### Instructions to follow:
Copy the data precisely, character for character, and leave out every picture.
====== Recorded data ======
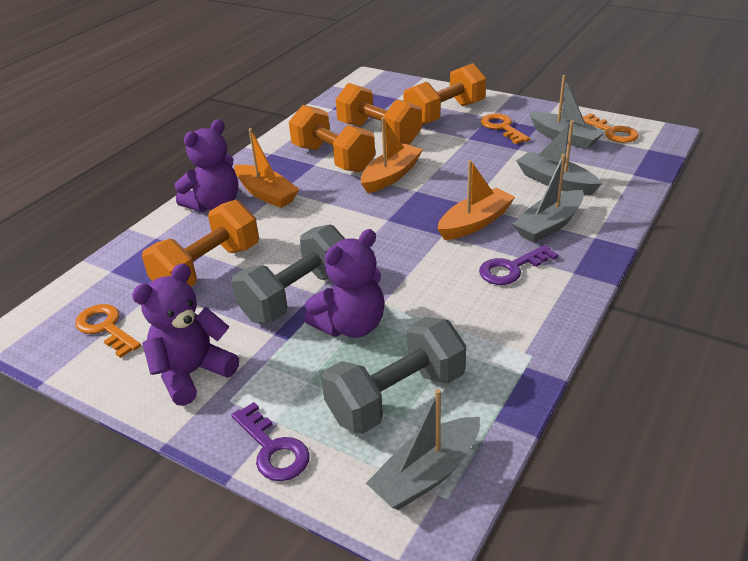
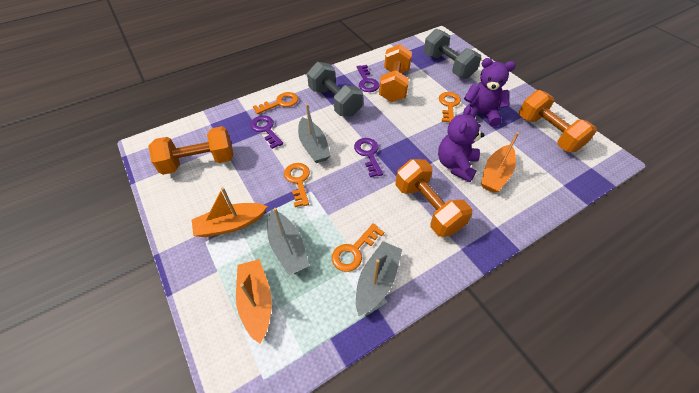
grey boat: 4 -> 3
orange key: 3 -> 4
purple key: 2 -> 3
purple teddy bear: 3 -> 2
======
### Exercise answer:
grey boat: 4 -> 3
orange key: 3 -> 4
purple key: 2 -> 3
purple teddy bear: 3 -> 2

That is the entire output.